* **WHAT IS EXPECTED**
Report each line of the records below that uses the word "Hantel".
--
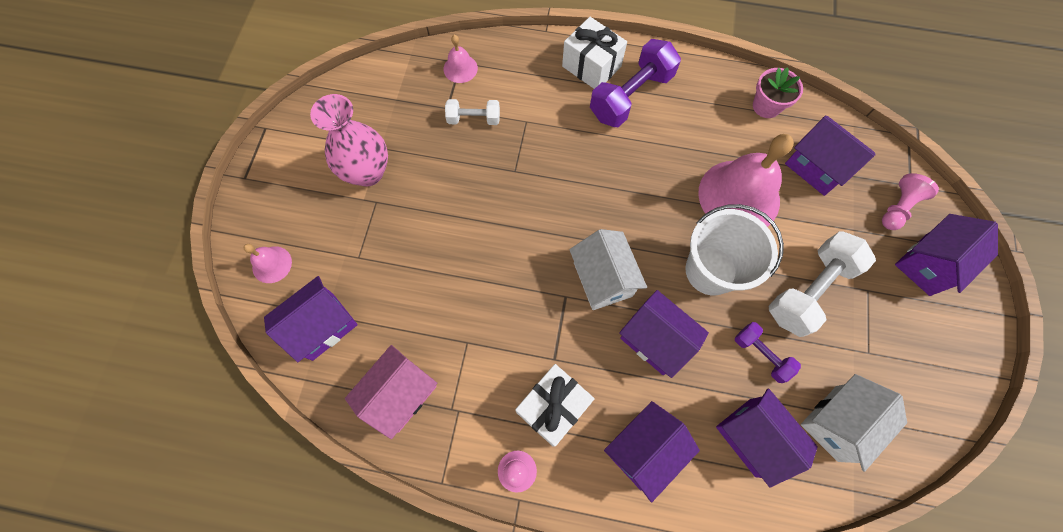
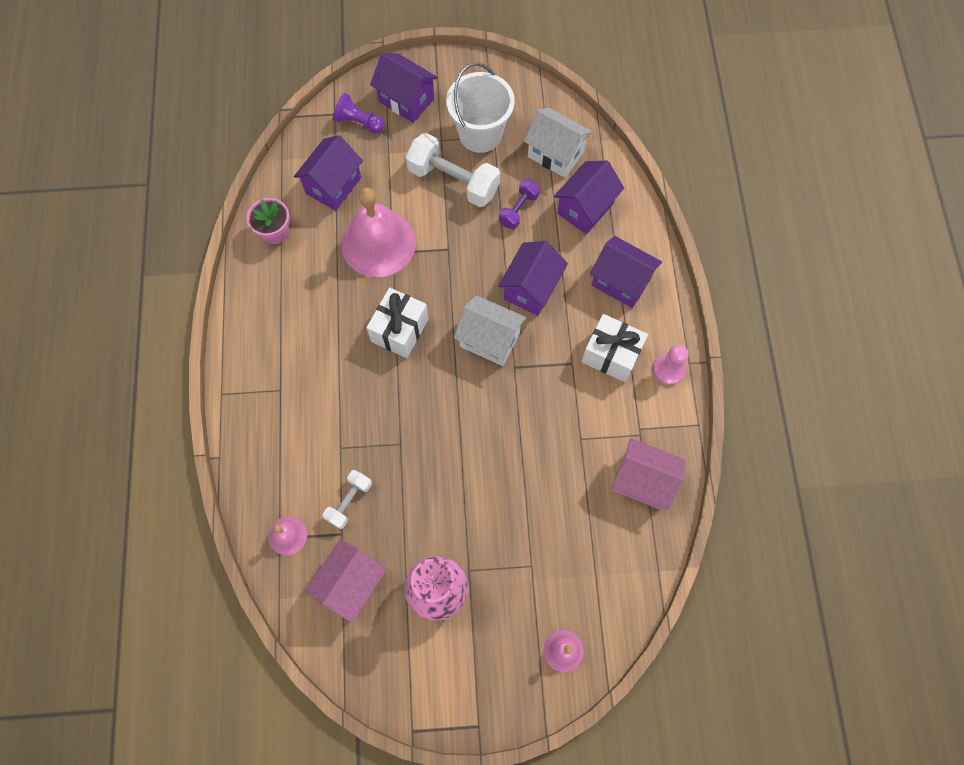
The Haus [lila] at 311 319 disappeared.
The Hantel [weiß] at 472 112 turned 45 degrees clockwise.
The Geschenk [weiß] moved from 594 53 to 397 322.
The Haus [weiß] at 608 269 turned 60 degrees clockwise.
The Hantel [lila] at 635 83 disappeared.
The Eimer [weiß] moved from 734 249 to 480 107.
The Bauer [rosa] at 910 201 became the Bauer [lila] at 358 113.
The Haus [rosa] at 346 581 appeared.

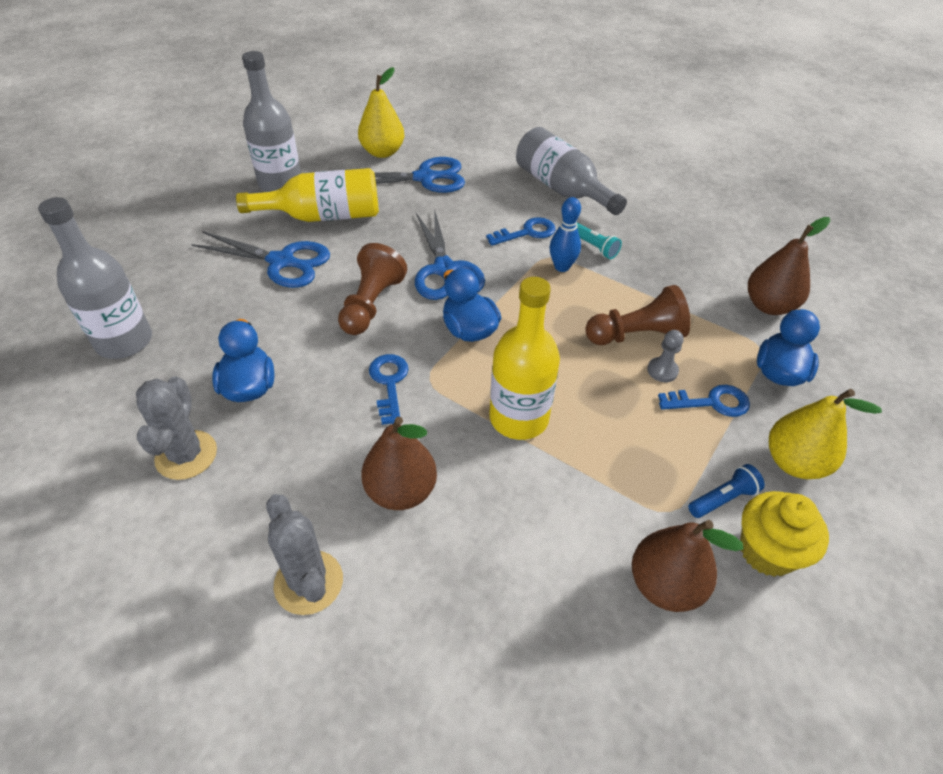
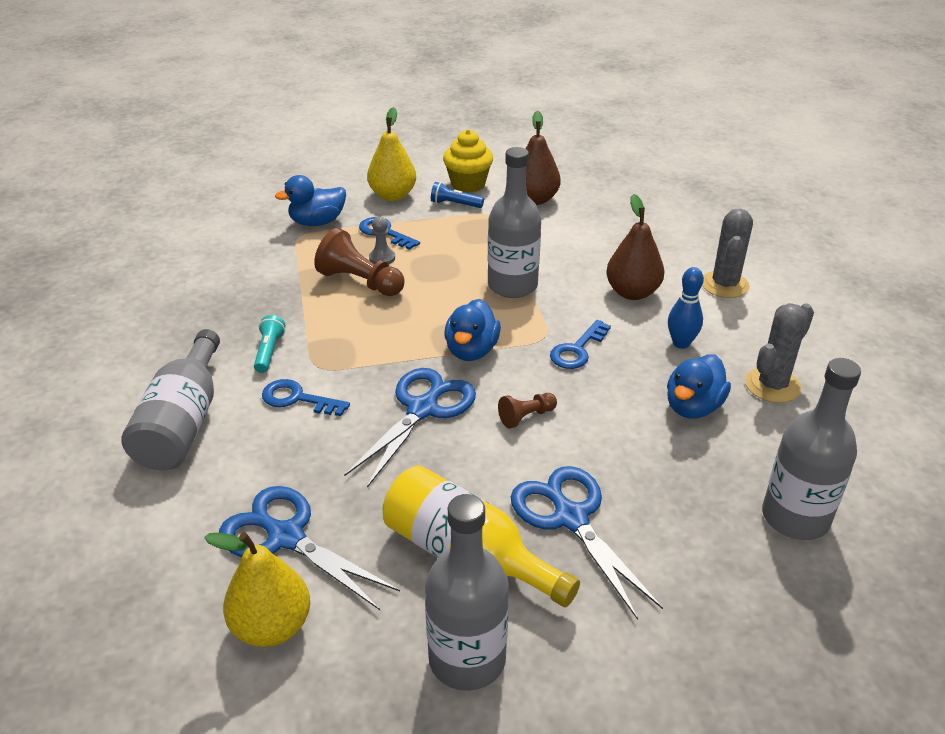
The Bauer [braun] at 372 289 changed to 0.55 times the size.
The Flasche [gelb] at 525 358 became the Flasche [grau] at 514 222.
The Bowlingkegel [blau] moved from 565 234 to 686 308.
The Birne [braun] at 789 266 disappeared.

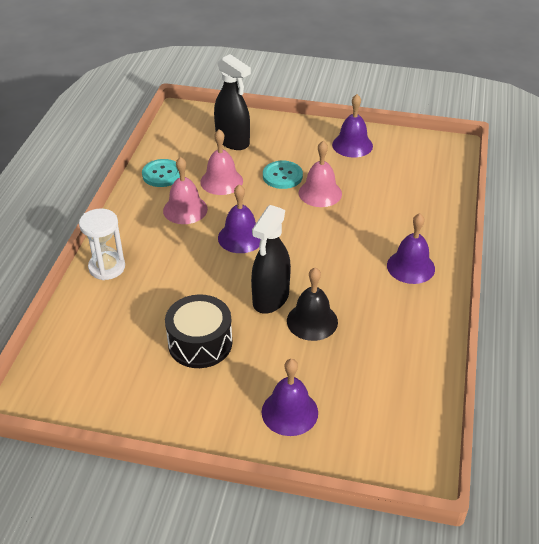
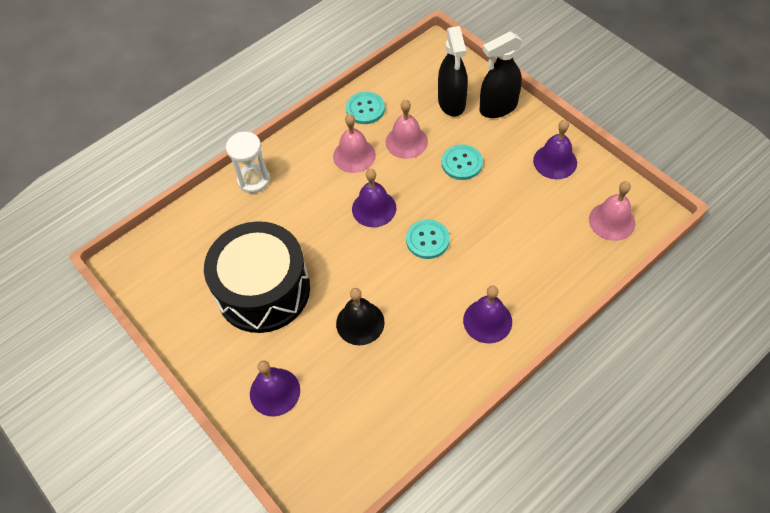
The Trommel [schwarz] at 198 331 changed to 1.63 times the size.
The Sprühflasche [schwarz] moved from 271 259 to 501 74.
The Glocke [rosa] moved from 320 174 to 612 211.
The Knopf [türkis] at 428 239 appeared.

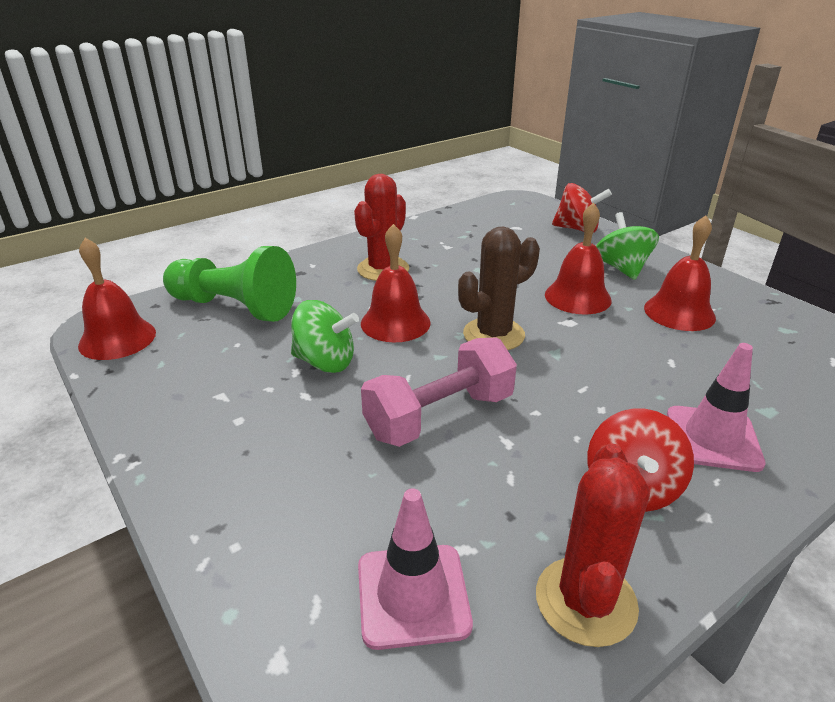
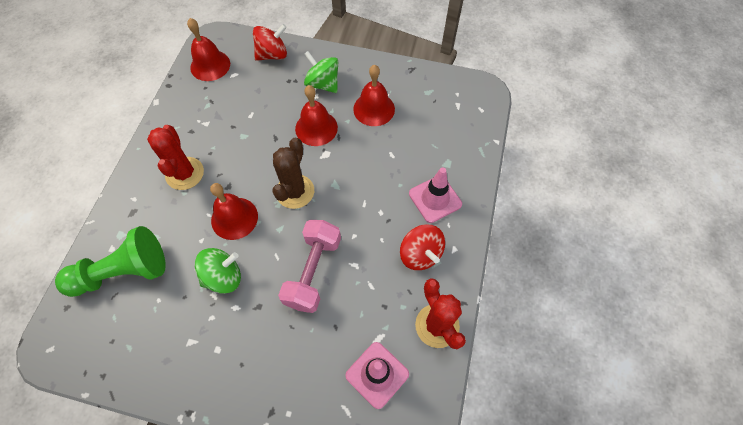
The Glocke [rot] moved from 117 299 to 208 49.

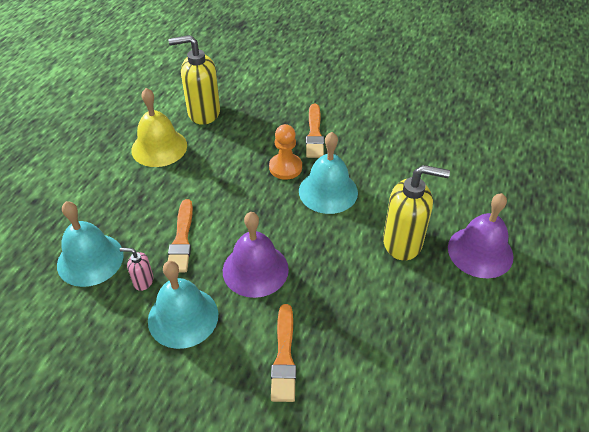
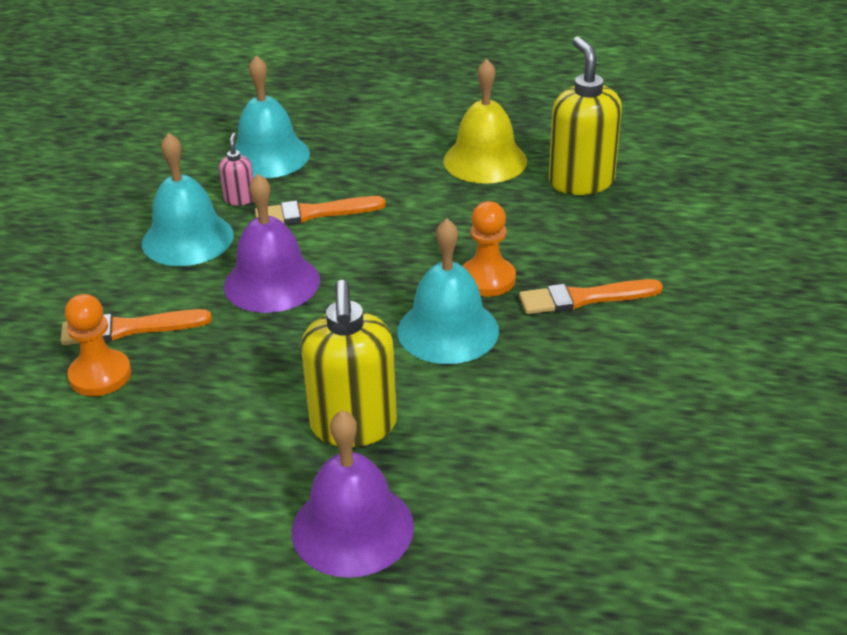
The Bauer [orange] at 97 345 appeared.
--
* **SOLUTION TO THIS TASK**
The Hantel [weiß] at 472 112 turned 45 degrees clockwise.
The Hantel [lila] at 635 83 disappeared.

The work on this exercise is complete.